**PROBLEM REQUIREMENTS**
From the first line of the entries below, reproduce everything exactly through the line with "shifted: turquoise_rokupok (608", and nothing more.
○ ○ ○ ○
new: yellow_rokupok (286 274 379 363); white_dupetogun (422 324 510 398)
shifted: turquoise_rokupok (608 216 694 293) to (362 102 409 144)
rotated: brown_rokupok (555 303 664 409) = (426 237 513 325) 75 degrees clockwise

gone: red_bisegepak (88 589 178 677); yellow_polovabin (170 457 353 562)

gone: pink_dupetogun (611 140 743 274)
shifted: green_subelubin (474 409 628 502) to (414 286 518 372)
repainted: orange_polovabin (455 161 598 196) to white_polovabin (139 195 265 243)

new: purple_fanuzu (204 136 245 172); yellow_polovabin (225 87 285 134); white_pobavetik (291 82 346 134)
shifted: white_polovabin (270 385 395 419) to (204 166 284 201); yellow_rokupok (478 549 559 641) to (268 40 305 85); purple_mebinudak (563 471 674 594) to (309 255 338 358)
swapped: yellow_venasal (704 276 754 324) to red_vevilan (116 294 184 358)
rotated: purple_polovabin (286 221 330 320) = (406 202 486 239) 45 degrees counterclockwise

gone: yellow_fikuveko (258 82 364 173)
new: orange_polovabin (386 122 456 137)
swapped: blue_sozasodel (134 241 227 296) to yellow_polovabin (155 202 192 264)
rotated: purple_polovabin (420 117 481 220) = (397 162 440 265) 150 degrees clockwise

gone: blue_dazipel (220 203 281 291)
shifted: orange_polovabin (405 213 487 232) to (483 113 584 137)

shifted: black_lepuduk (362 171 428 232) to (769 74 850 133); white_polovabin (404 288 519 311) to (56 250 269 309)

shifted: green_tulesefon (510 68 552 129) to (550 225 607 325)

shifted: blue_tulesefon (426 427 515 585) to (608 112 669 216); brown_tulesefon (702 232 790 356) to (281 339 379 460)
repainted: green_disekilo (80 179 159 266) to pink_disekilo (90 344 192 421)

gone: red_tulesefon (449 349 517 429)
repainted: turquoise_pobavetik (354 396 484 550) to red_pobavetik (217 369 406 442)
○ ○ ○ ○
**YOUR RESPONSE**
new: yellow_rokupok (286 274 379 363); white_dupetogun (422 324 510 398)
shifted: turquoise_rokupok (608 216 694 293) to (362 102 409 144)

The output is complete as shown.